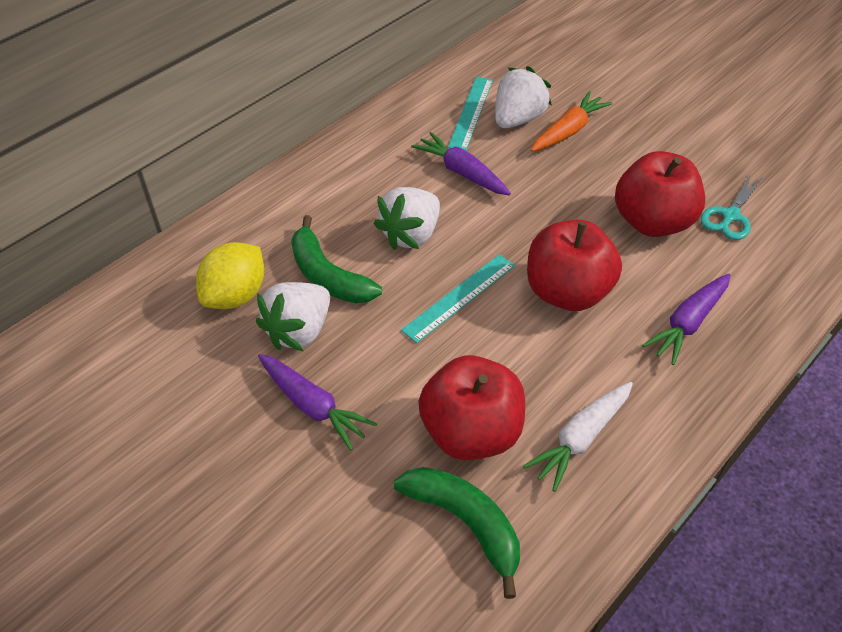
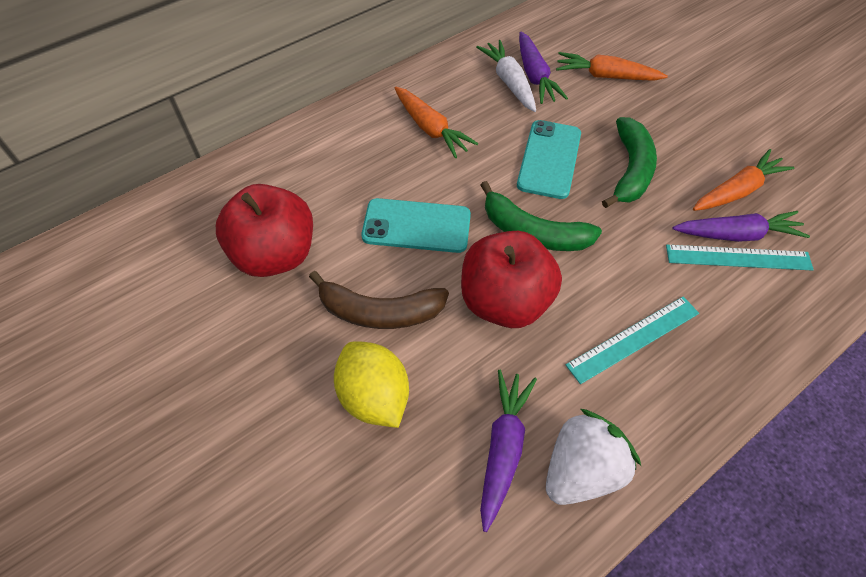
brown banana: 0 -> 1
orange carrot: 1 -> 3
red apple: 3 -> 2
turquoise phone: 0 -> 2
turquoise scissors: 1 -> 0
white strawberry: 3 -> 1

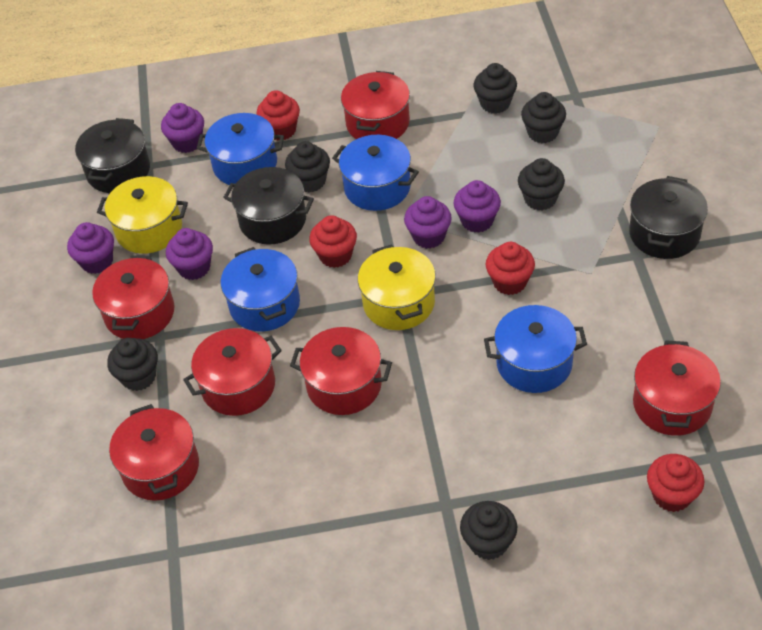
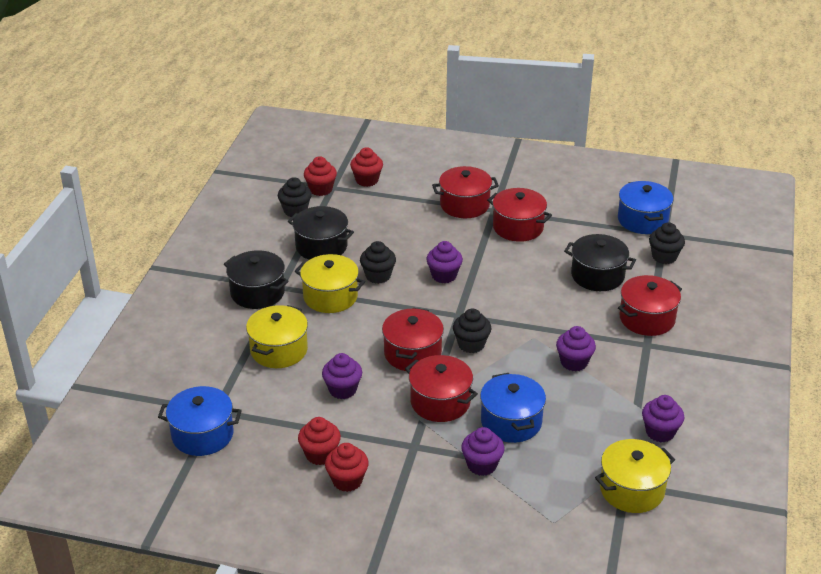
black cupcake: 6 -> 4
blue pot: 4 -> 3
red pot: 6 -> 5
yellow pot: 2 -> 3

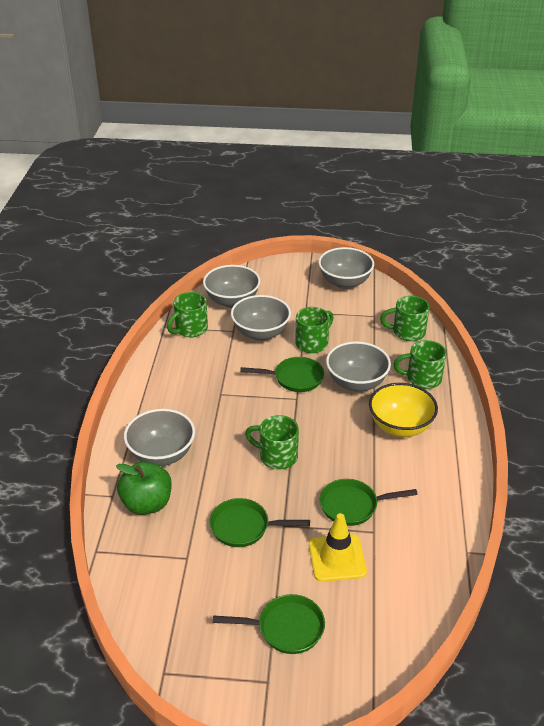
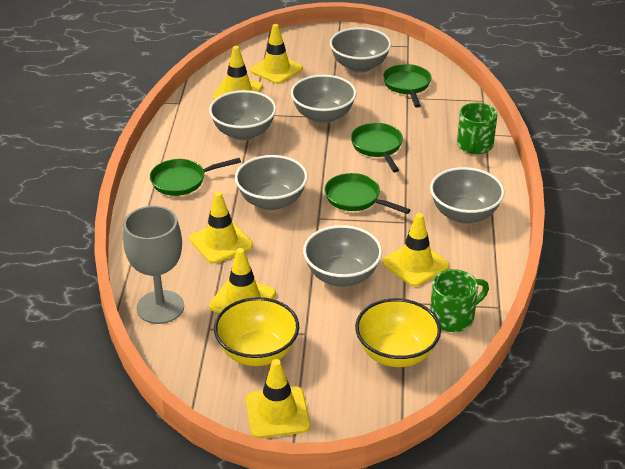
green apple: 1 -> 0
green mug: 5 -> 2
grey bowl: 5 -> 6
grey goblet: 0 -> 1
yellow bowl: 1 -> 2
yellow traffic cone: 1 -> 6

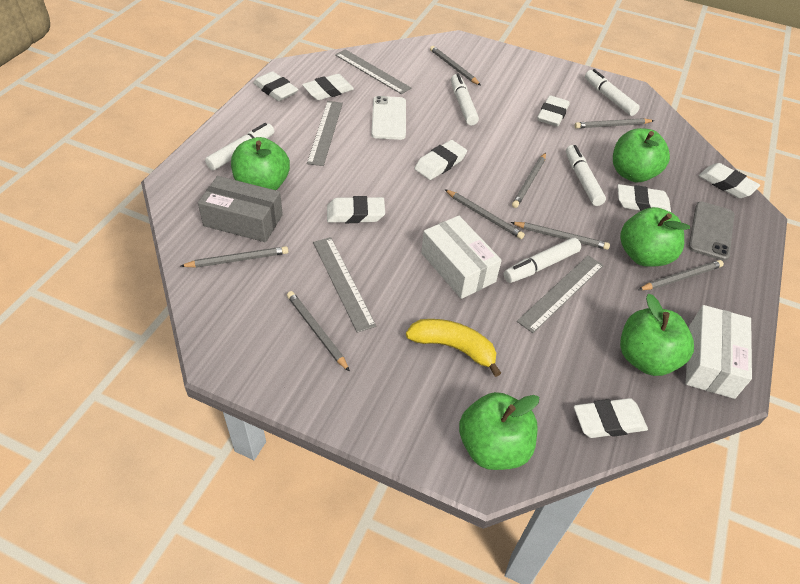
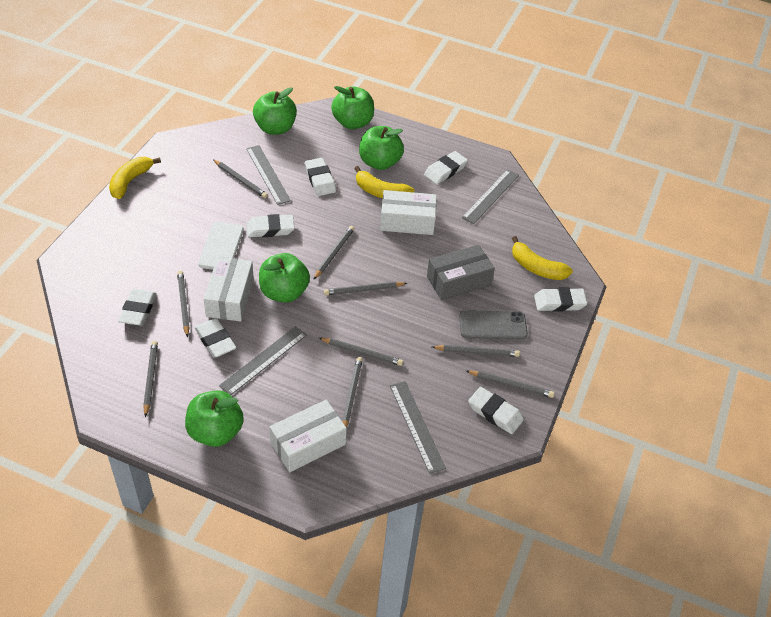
grey pencil: 8 -> 9
white box: 2 -> 3
white eraser: 8 -> 7
white marker: 5 -> 0
yellow banana: 1 -> 3

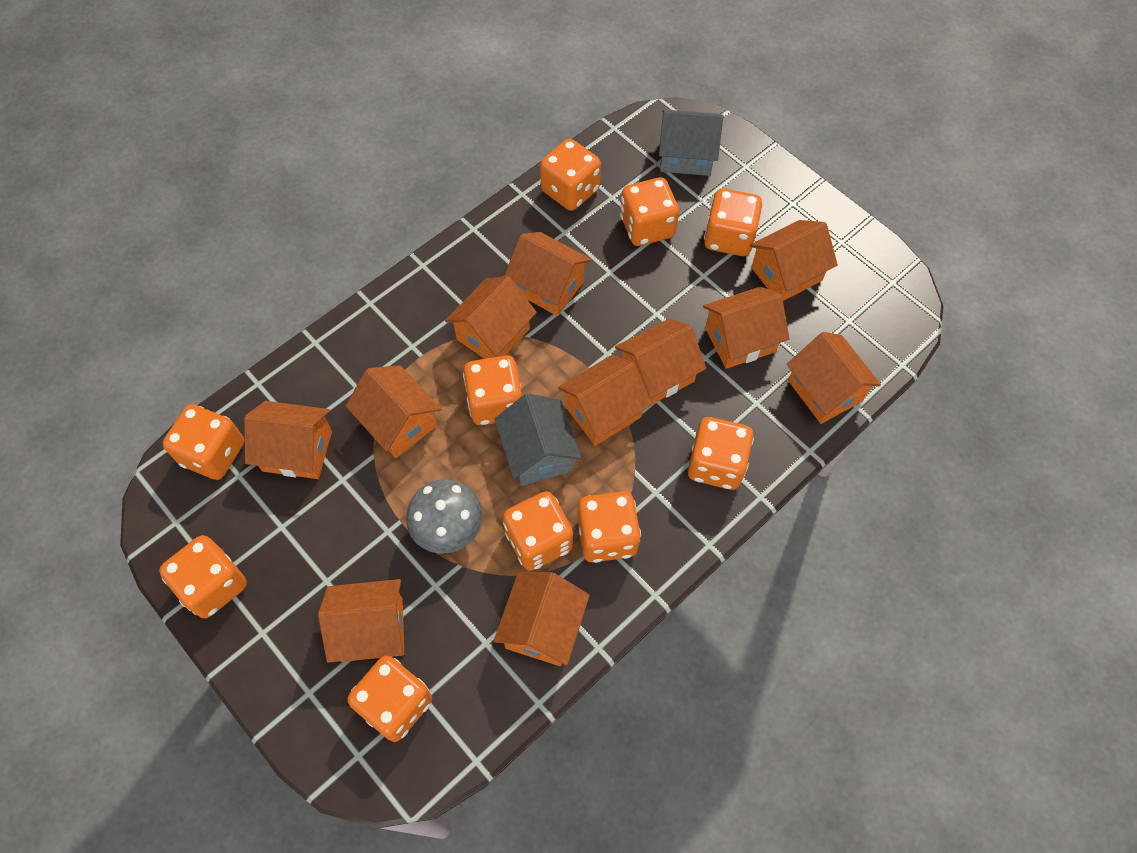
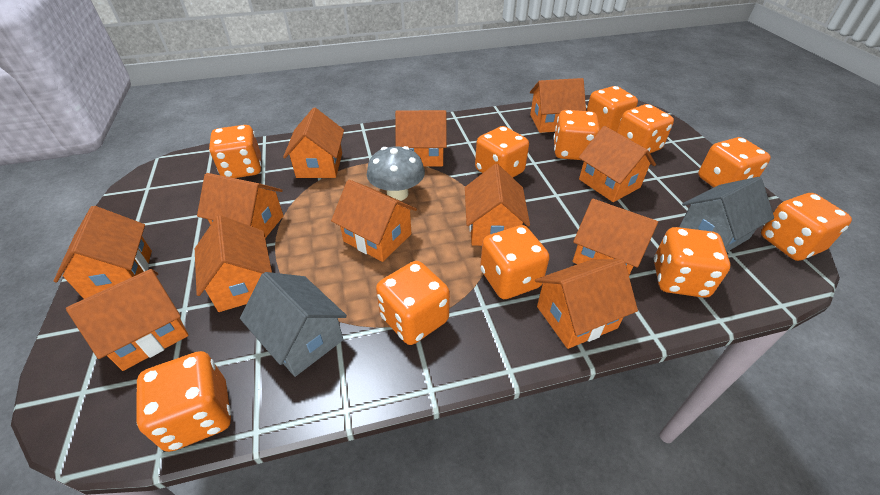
orange dice: 10 -> 11
orange house: 11 -> 12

#### About this exercise:
Only the lines from the one with "yellow banana: 1 -> 3" through the last line above belong in the answer. Reproduce them exactly, without the pictures.

#### Exercise result:
yellow banana: 1 -> 3

orange dice: 10 -> 11
orange house: 11 -> 12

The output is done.